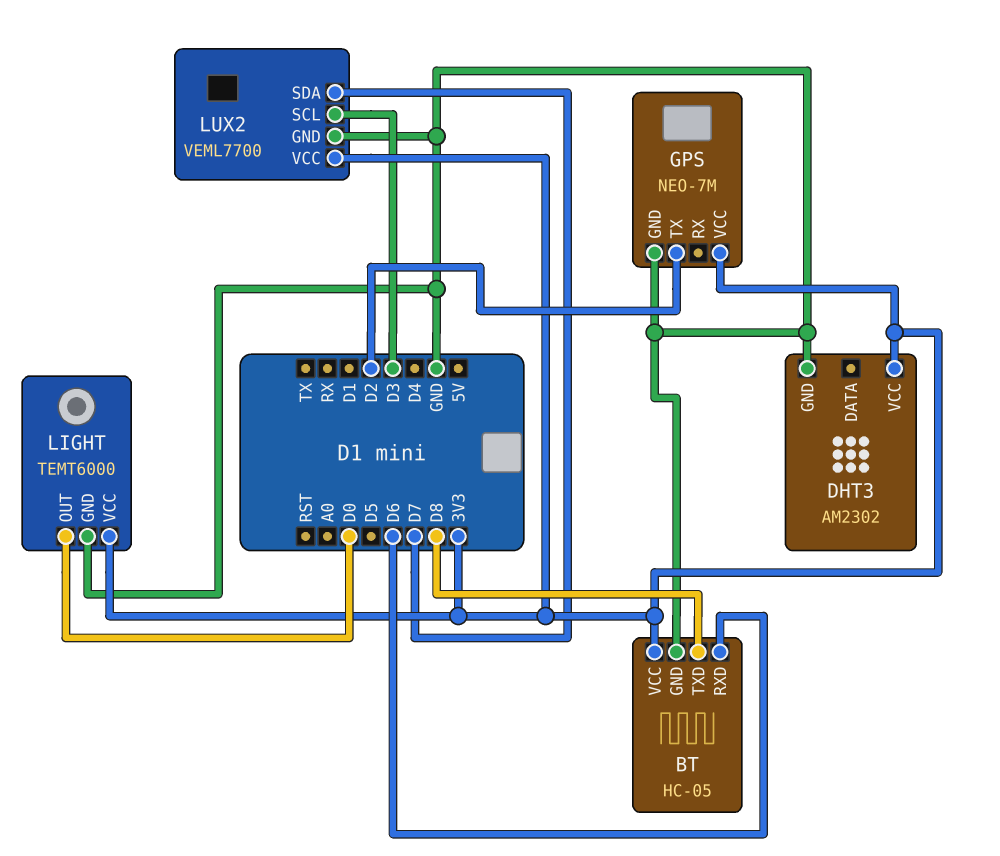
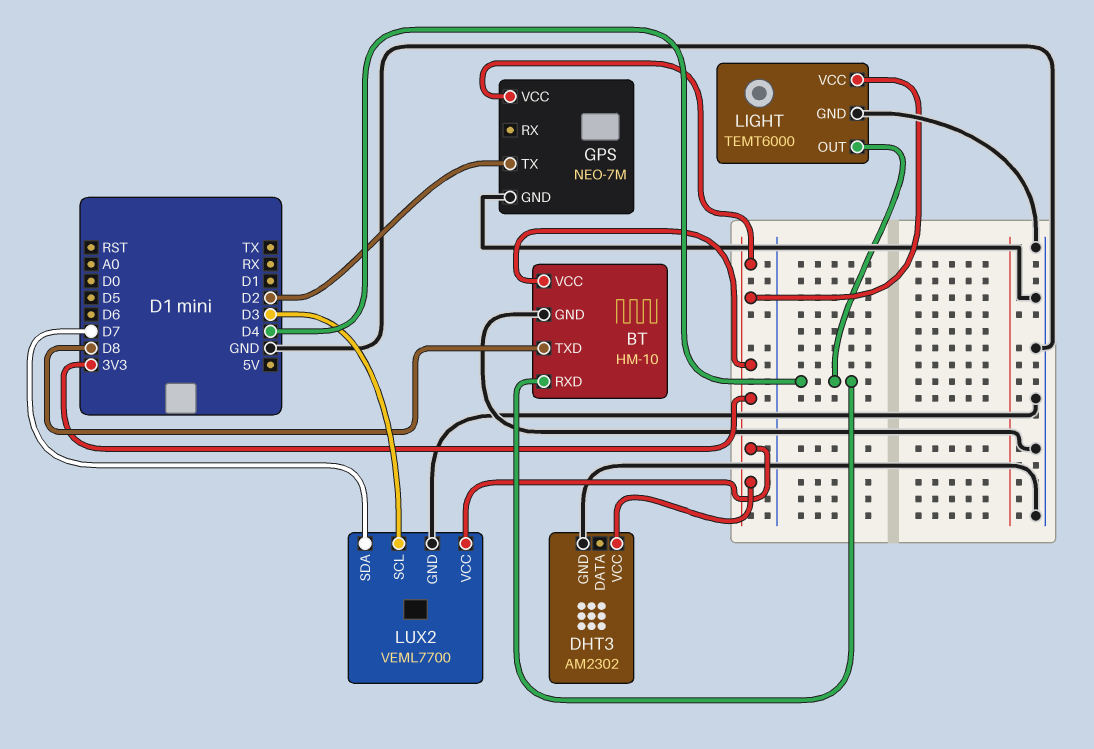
BT: HC-05 -> HM-10
BT pin RXD: D6 -> D4
LIGHT pin OUT: D0 -> D4

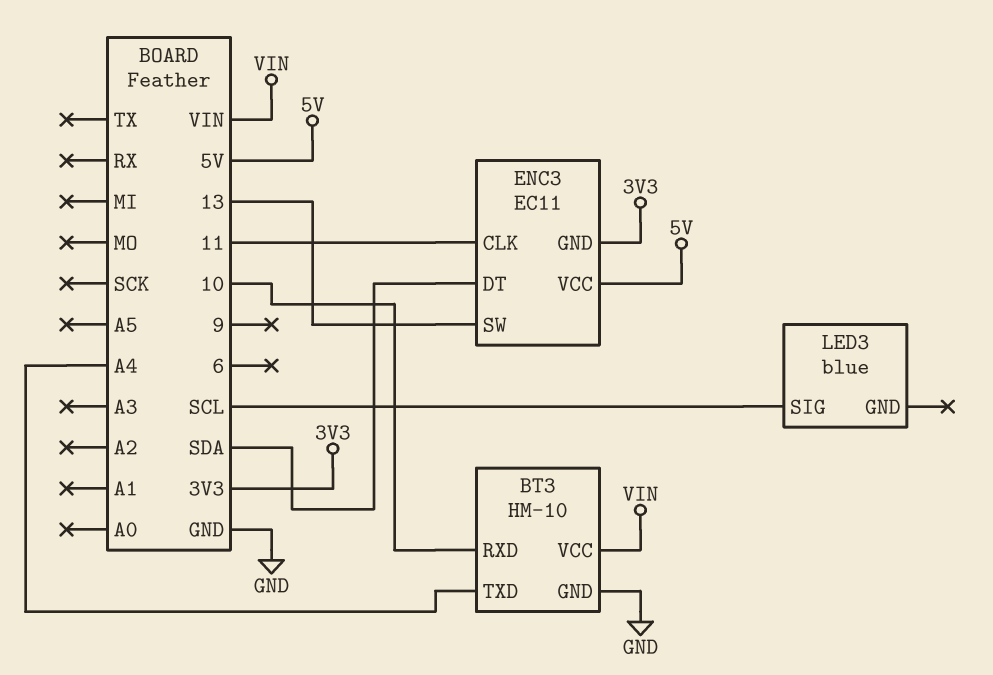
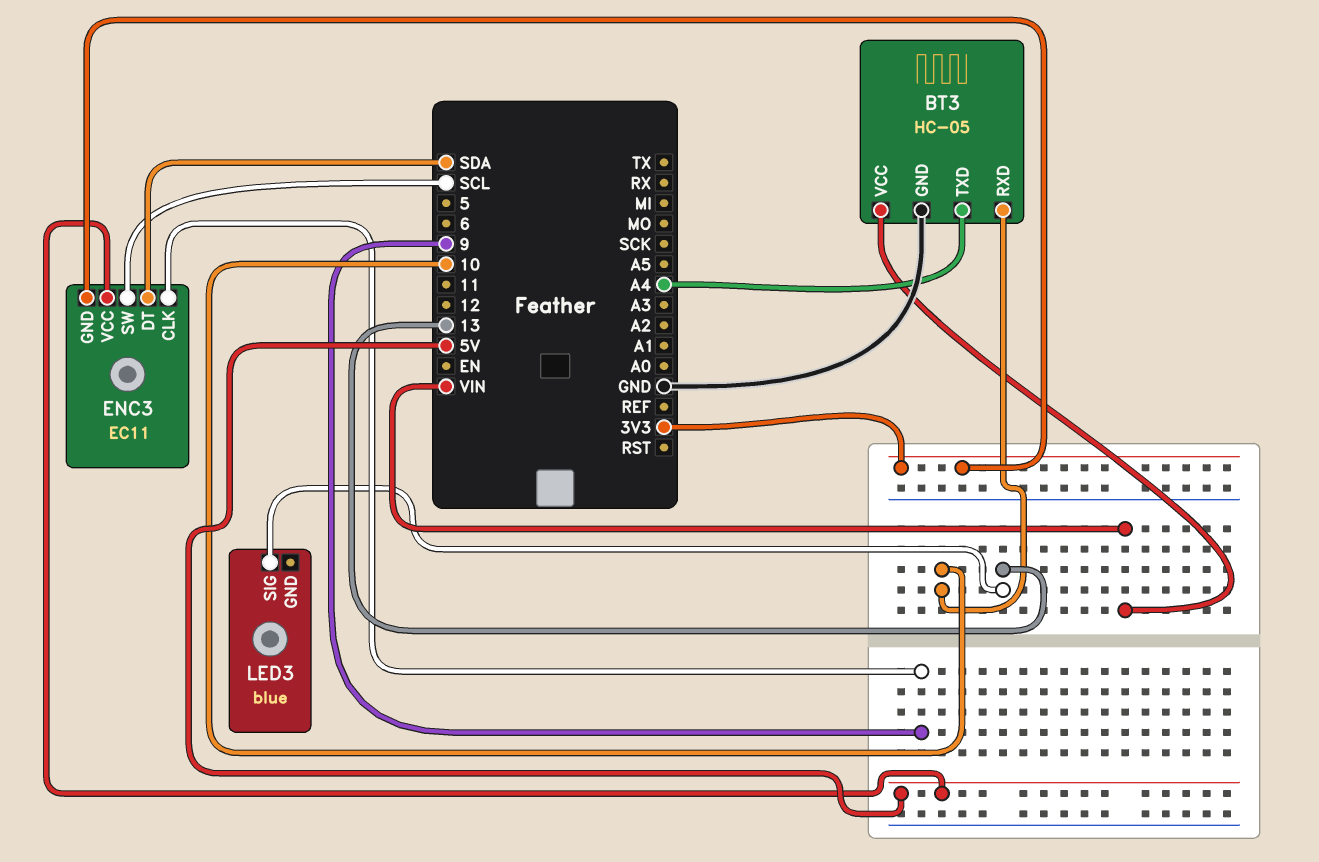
BT3: HM-10 -> HC-05
ENC3 pin CLK: 11 -> 9
ENC3 pin SW: 13 -> SCL
LED3 pin SIG: SCL -> 13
══════════════════════════════
● **Problem**: Would you return the material above exactly, apart from its pictures?

● **Final answer**:
BT: HC-05 -> HM-10
BT pin RXD: D6 -> D4
LIGHT pin OUT: D0 -> D4

BT3: HM-10 -> HC-05
ENC3 pin CLK: 11 -> 9
ENC3 pin SW: 13 -> SCL
LED3 pin SIG: SCL -> 13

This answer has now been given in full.